Data excerpt =
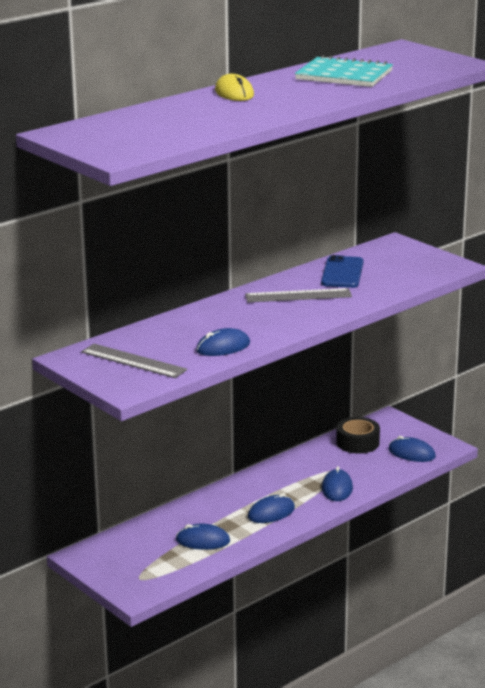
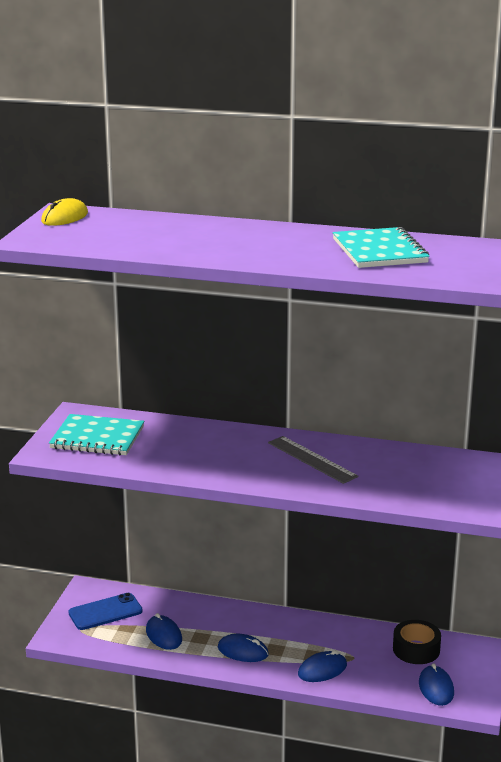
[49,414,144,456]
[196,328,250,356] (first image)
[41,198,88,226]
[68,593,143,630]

Problem description = Take the material above and set it down exactly, minus the images.

Expected output =
[49,414,144,456]
[196,328,250,356] (first image)
[41,198,88,226]
[68,593,143,630]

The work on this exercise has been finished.